**Task goal**
Only lines below containing the string "pink" should be counted; please give that count by itself.

Scene image comparisons:
------
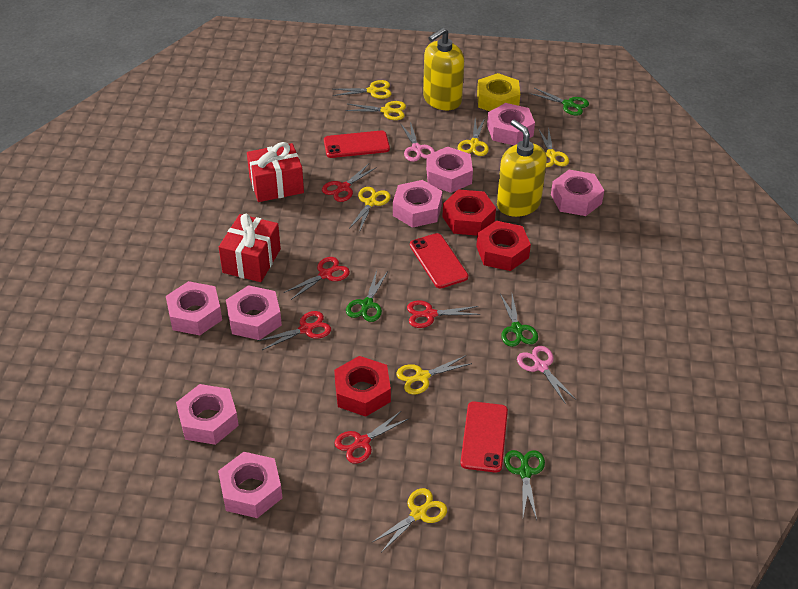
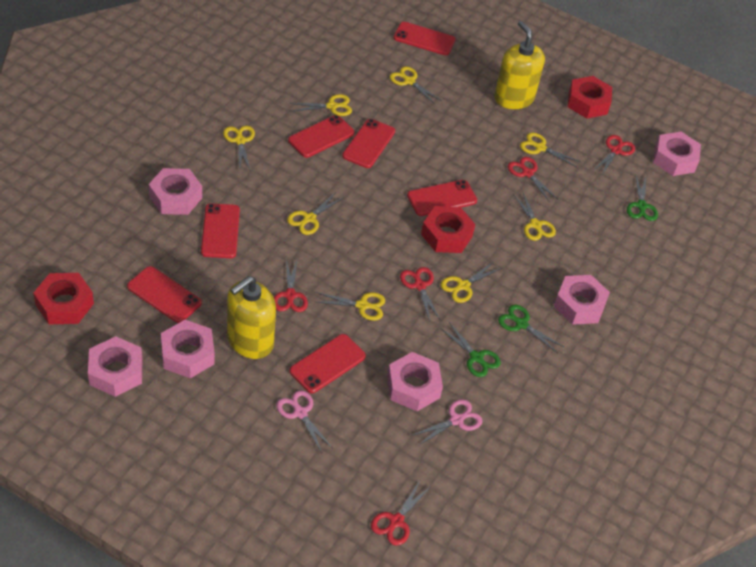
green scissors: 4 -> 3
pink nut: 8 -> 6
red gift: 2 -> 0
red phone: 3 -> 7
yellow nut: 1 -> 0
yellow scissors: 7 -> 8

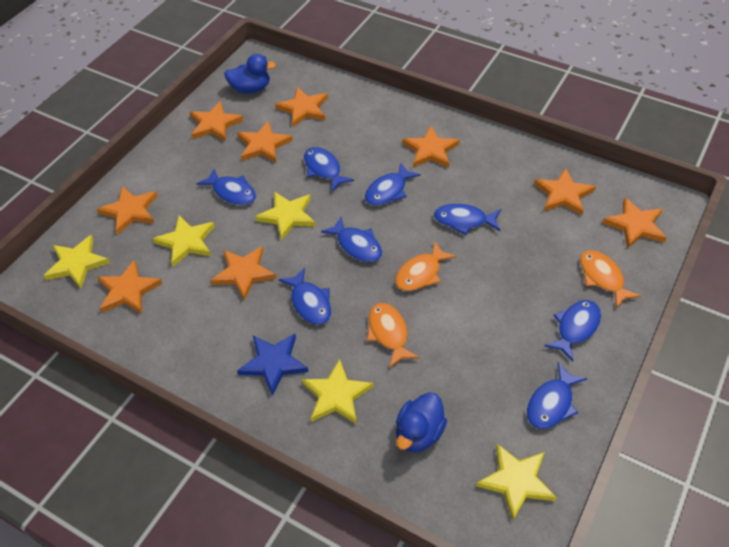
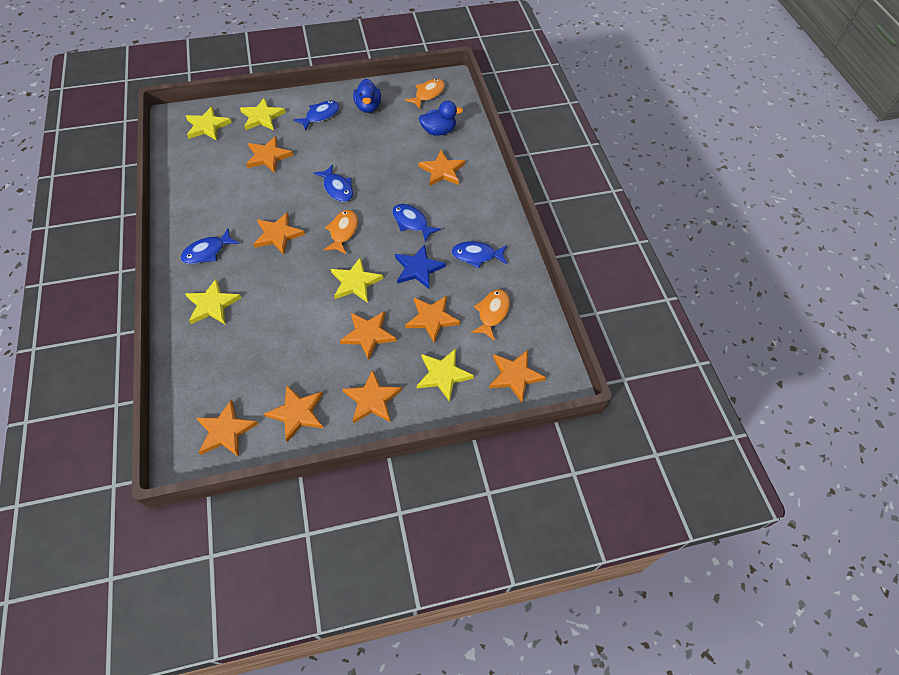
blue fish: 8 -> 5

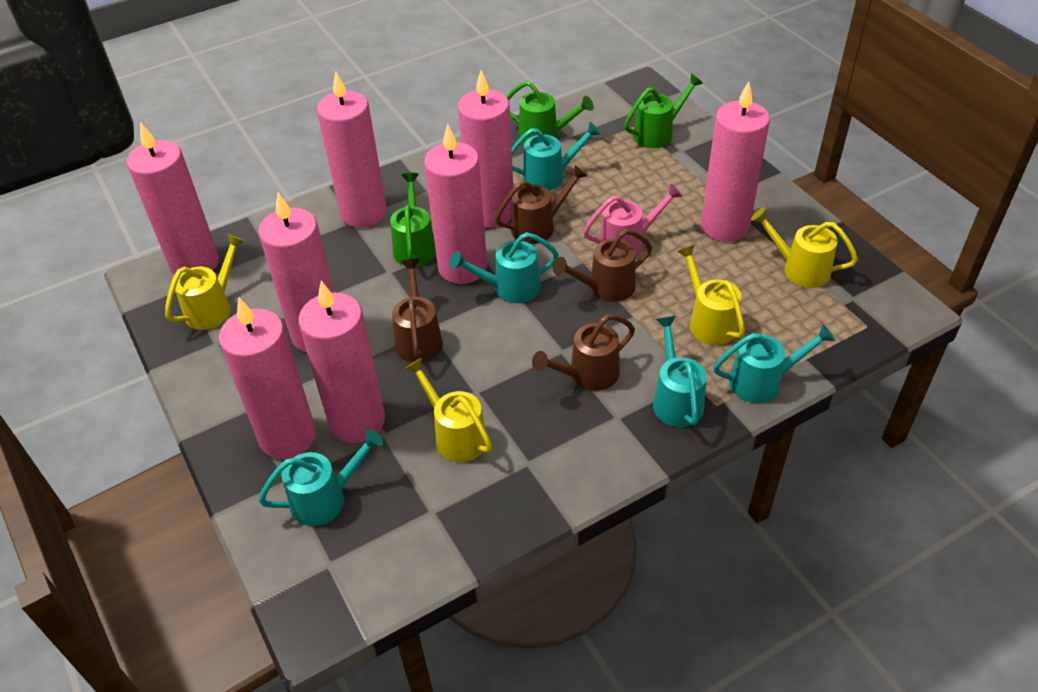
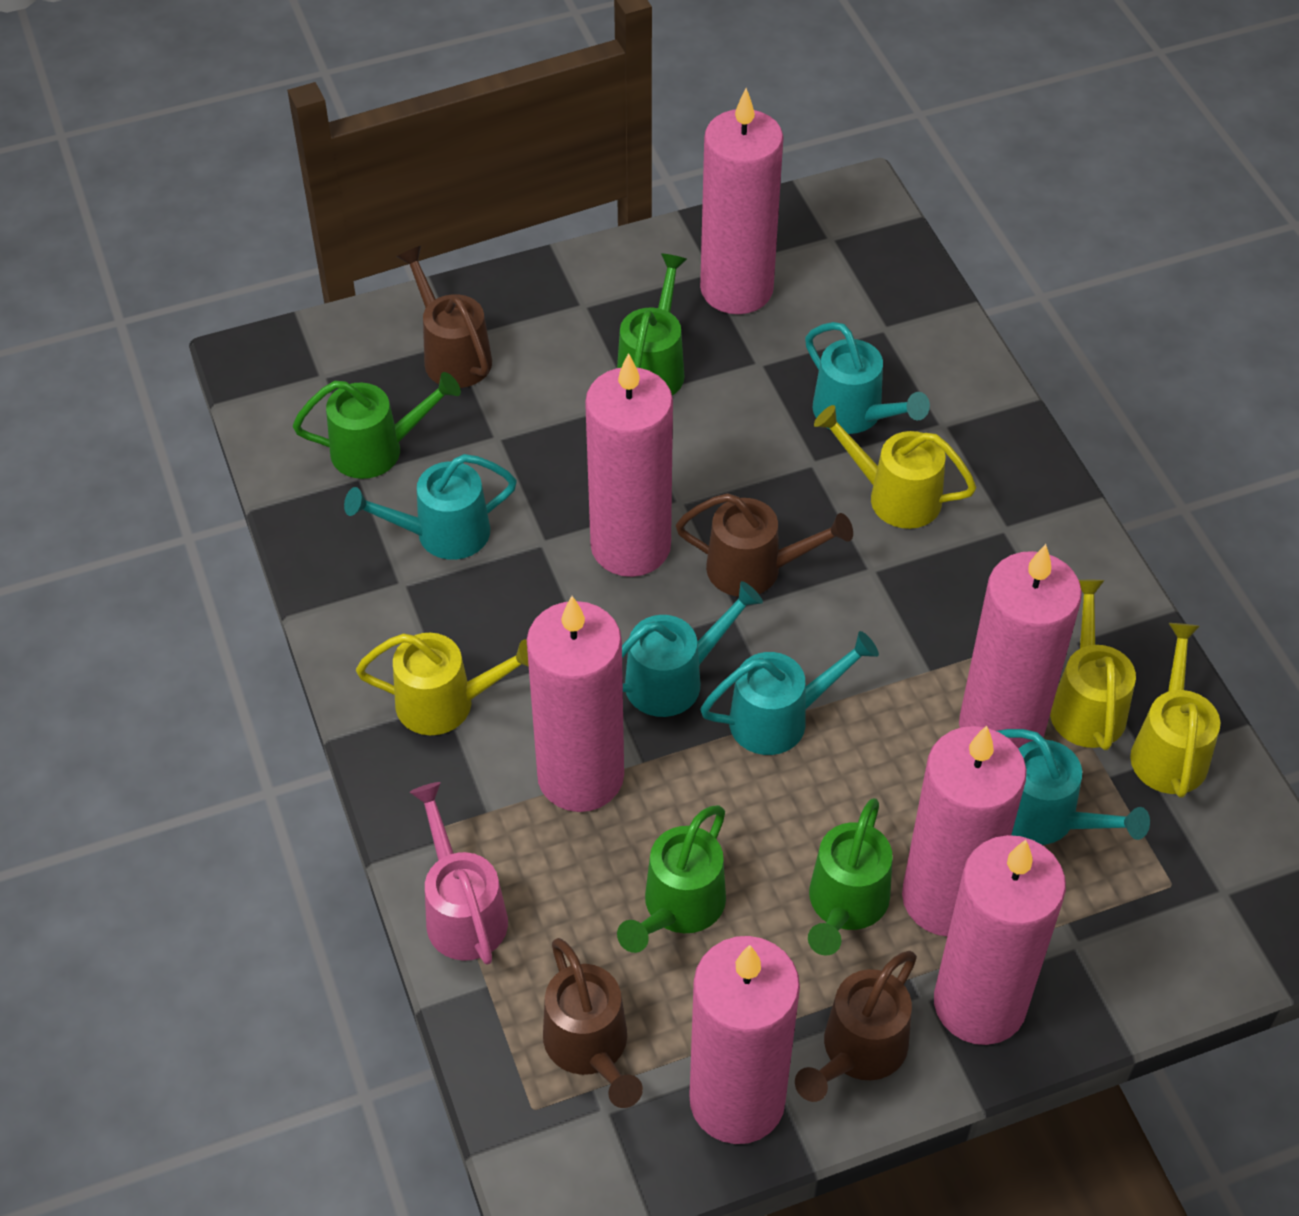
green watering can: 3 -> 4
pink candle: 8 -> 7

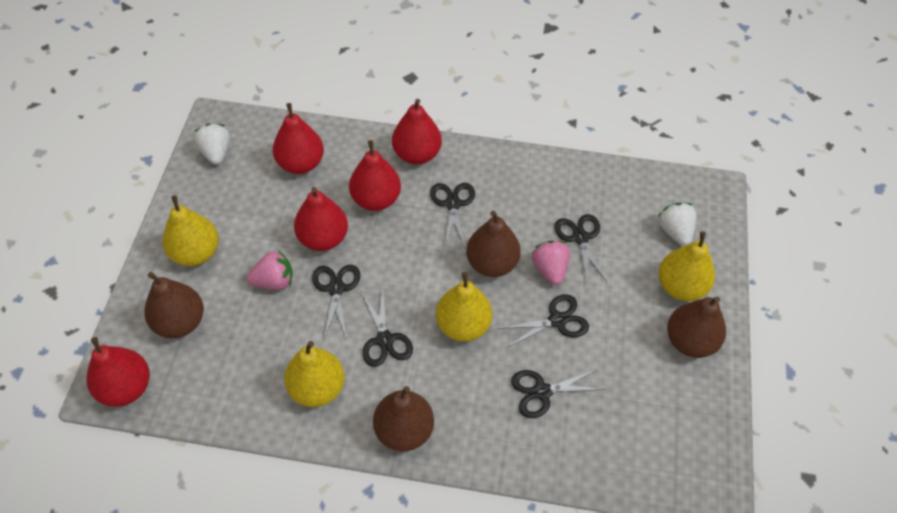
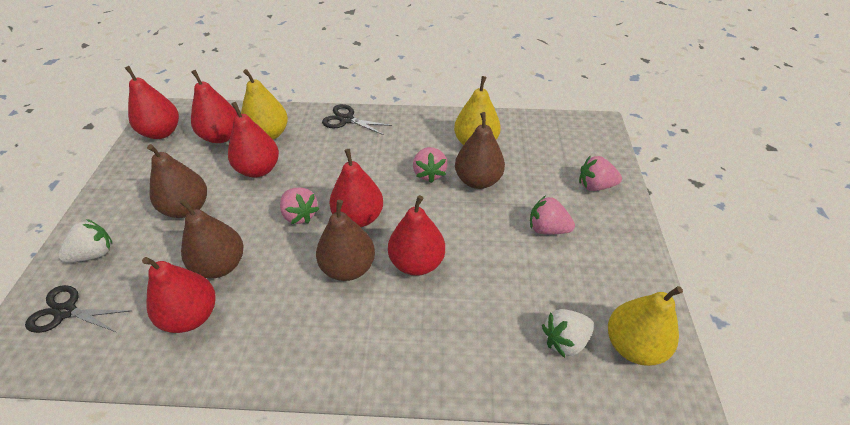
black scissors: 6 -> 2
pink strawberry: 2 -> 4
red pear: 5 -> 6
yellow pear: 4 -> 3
------
**Output of the exercise**
3